### Exercise details
Please find every line of the listing below where "degrees" occurs and copy it.

### Data extract

--- START ---

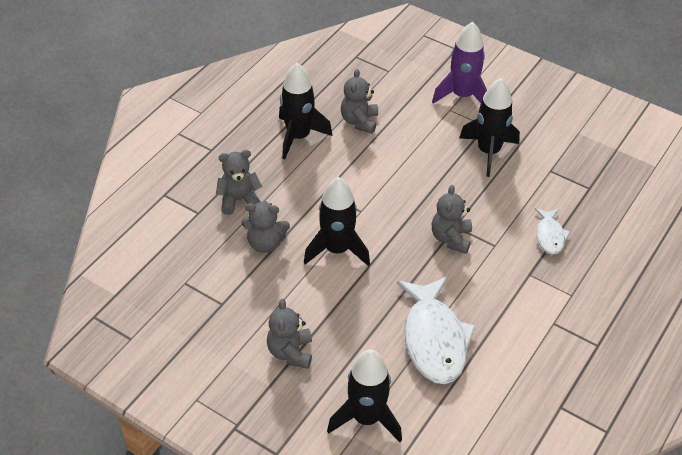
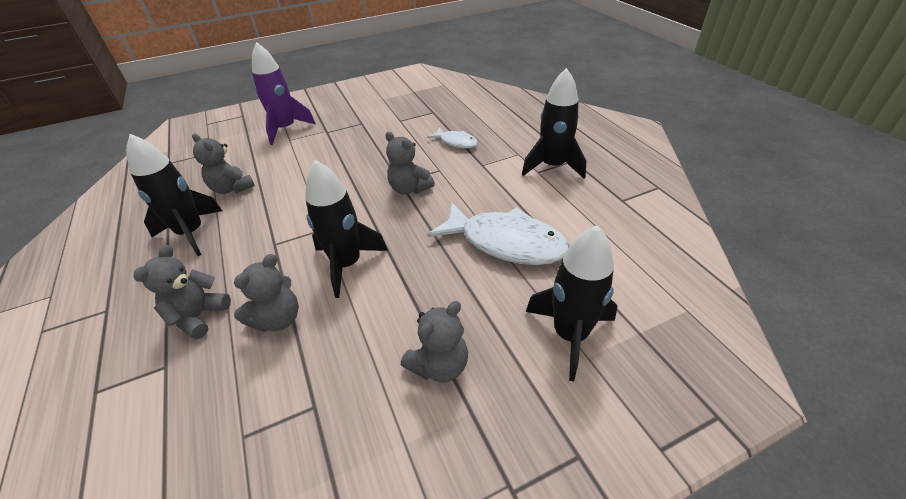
camera: 55 degrees left, 5 degrees down
(290, 352) = (439, 365): grey teddy bear -> grey teddy bear turned 75 degrees counterclockwise
(488, 152) = (351, 138): black rocket -> black rocket (553, 166)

--- END ---

### Solution to the problem
camera: 55 degrees left, 5 degrees down
(290, 352) = (439, 365): grey teddy bear -> grey teddy bear turned 75 degrees counterclockwise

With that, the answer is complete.